Dataset records -
*** Block opens ***

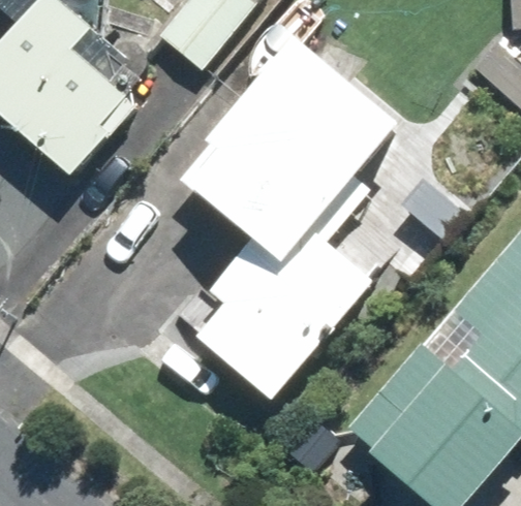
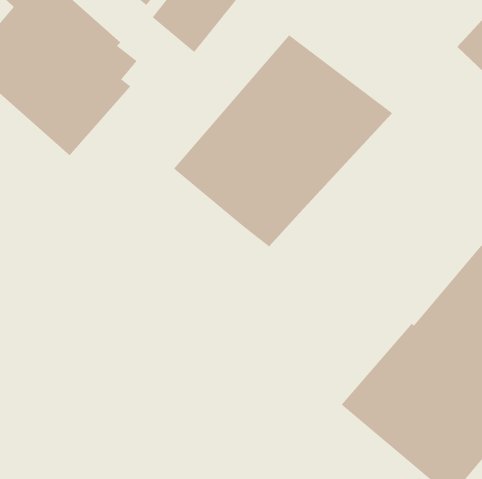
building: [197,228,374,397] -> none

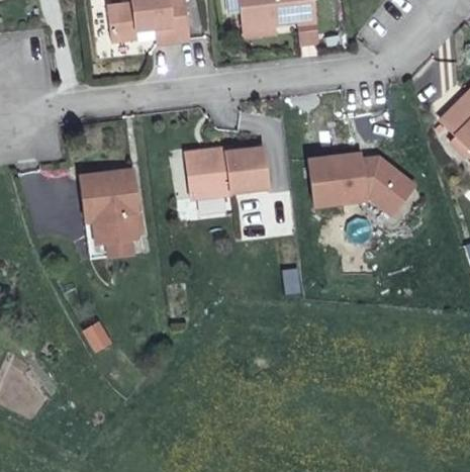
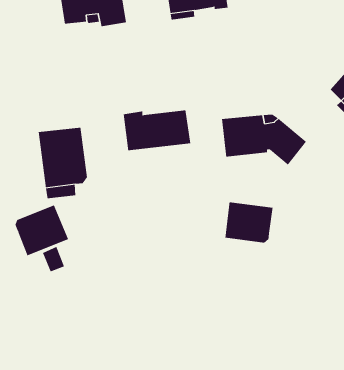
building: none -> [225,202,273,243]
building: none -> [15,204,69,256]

*** Block closes ***
*** Block opens ***

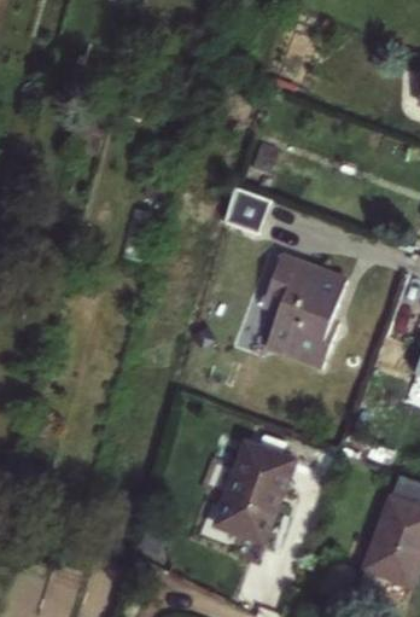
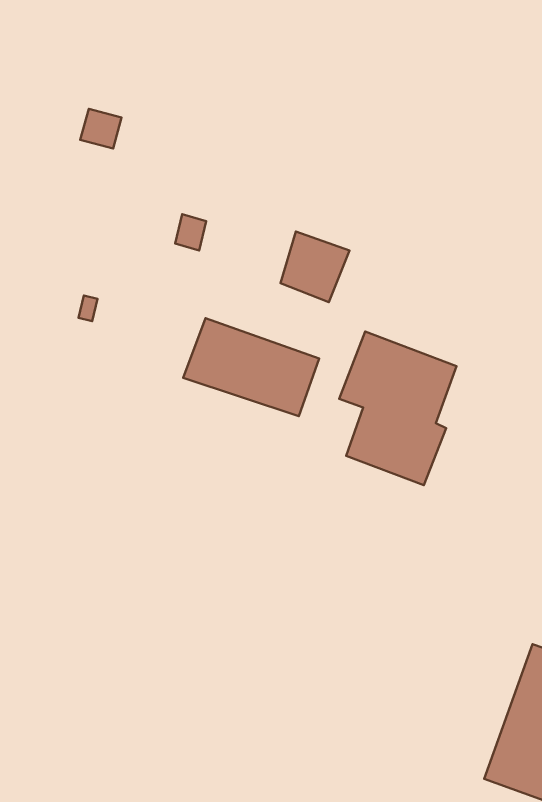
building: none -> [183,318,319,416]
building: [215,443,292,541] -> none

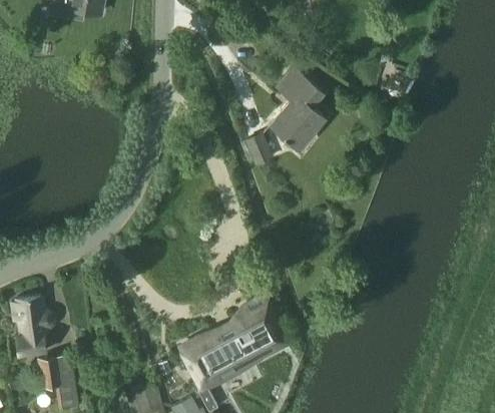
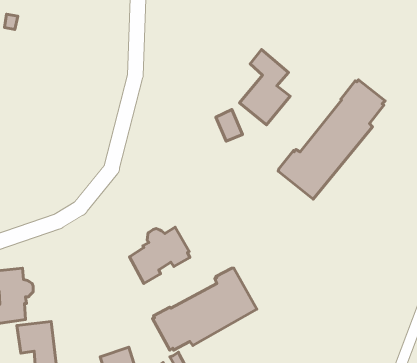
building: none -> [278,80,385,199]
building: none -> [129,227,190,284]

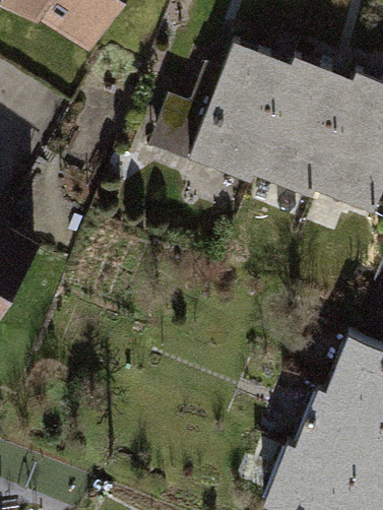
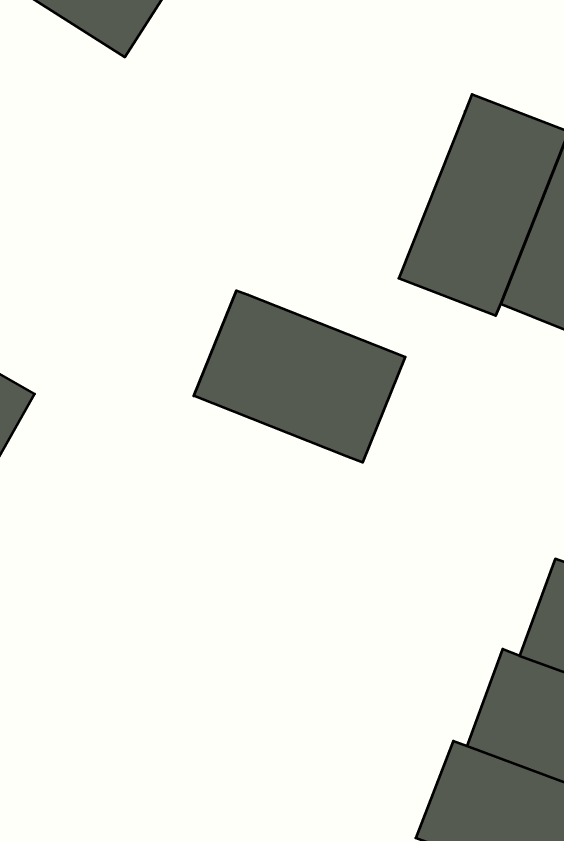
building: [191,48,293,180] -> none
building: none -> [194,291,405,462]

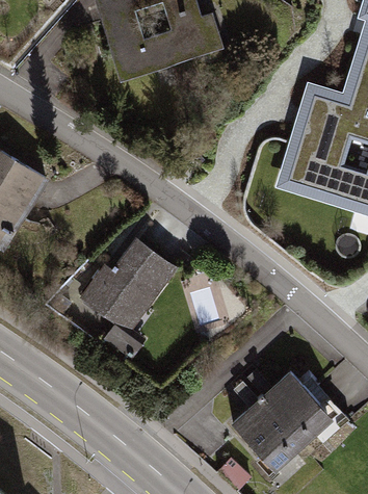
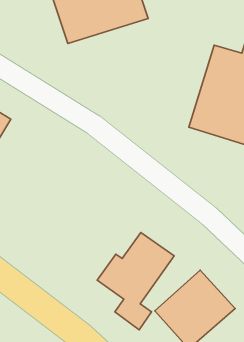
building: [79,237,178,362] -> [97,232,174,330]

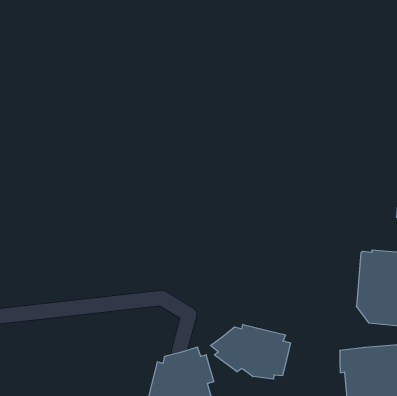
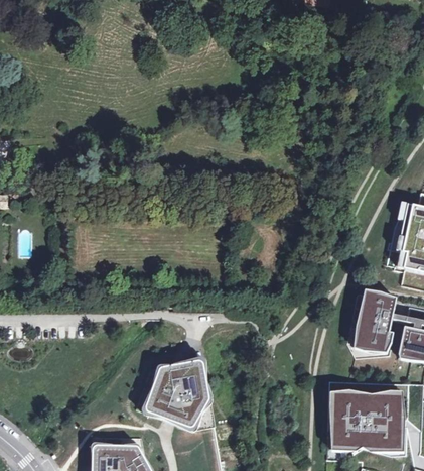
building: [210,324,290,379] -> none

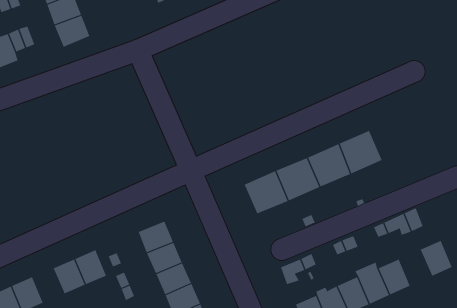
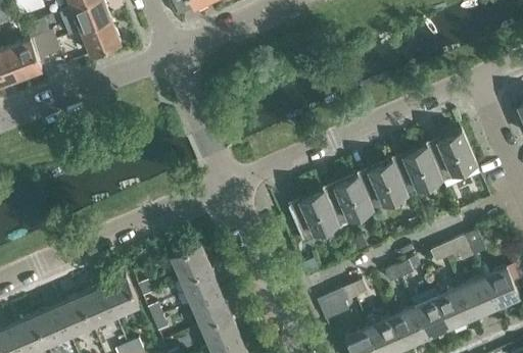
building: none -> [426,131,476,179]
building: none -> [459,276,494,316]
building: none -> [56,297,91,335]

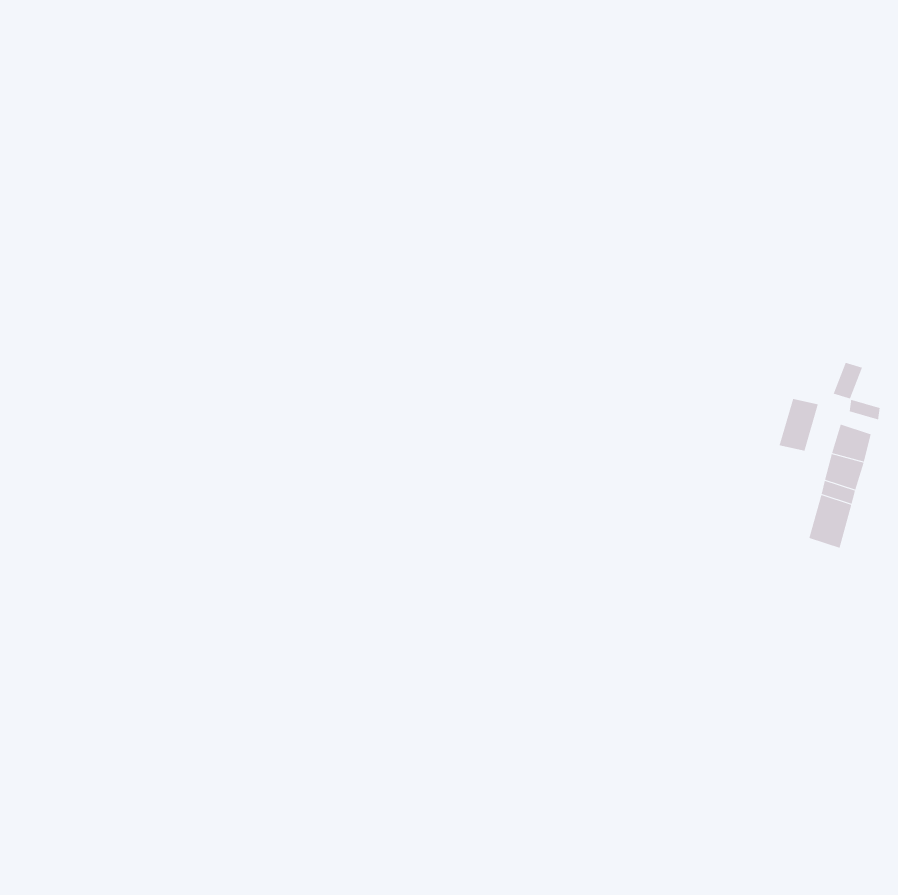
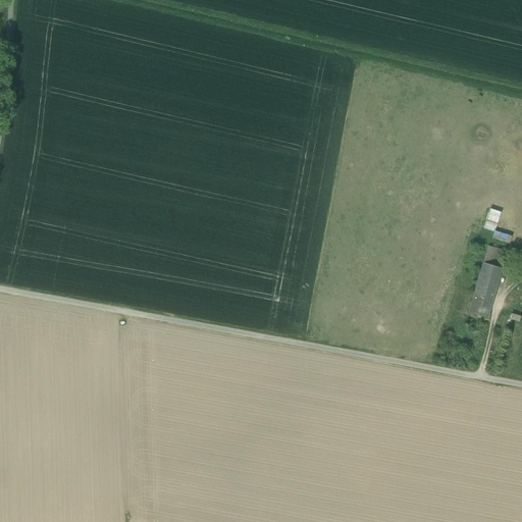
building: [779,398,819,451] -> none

*** Block closes ***
*** Block opens ***

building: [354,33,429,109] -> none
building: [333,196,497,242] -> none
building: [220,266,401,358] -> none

*** Block closes ***

About this exercise -
Among the entries above, take the line with "building: [197,228,374,397] -> none", the line with "building: none -> [15,204,69,256]", and all the lines between them, and restate them word for word without pictures.

Task solution -
building: [197,228,374,397] -> none

building: none -> [225,202,273,243]
building: none -> [15,204,69,256]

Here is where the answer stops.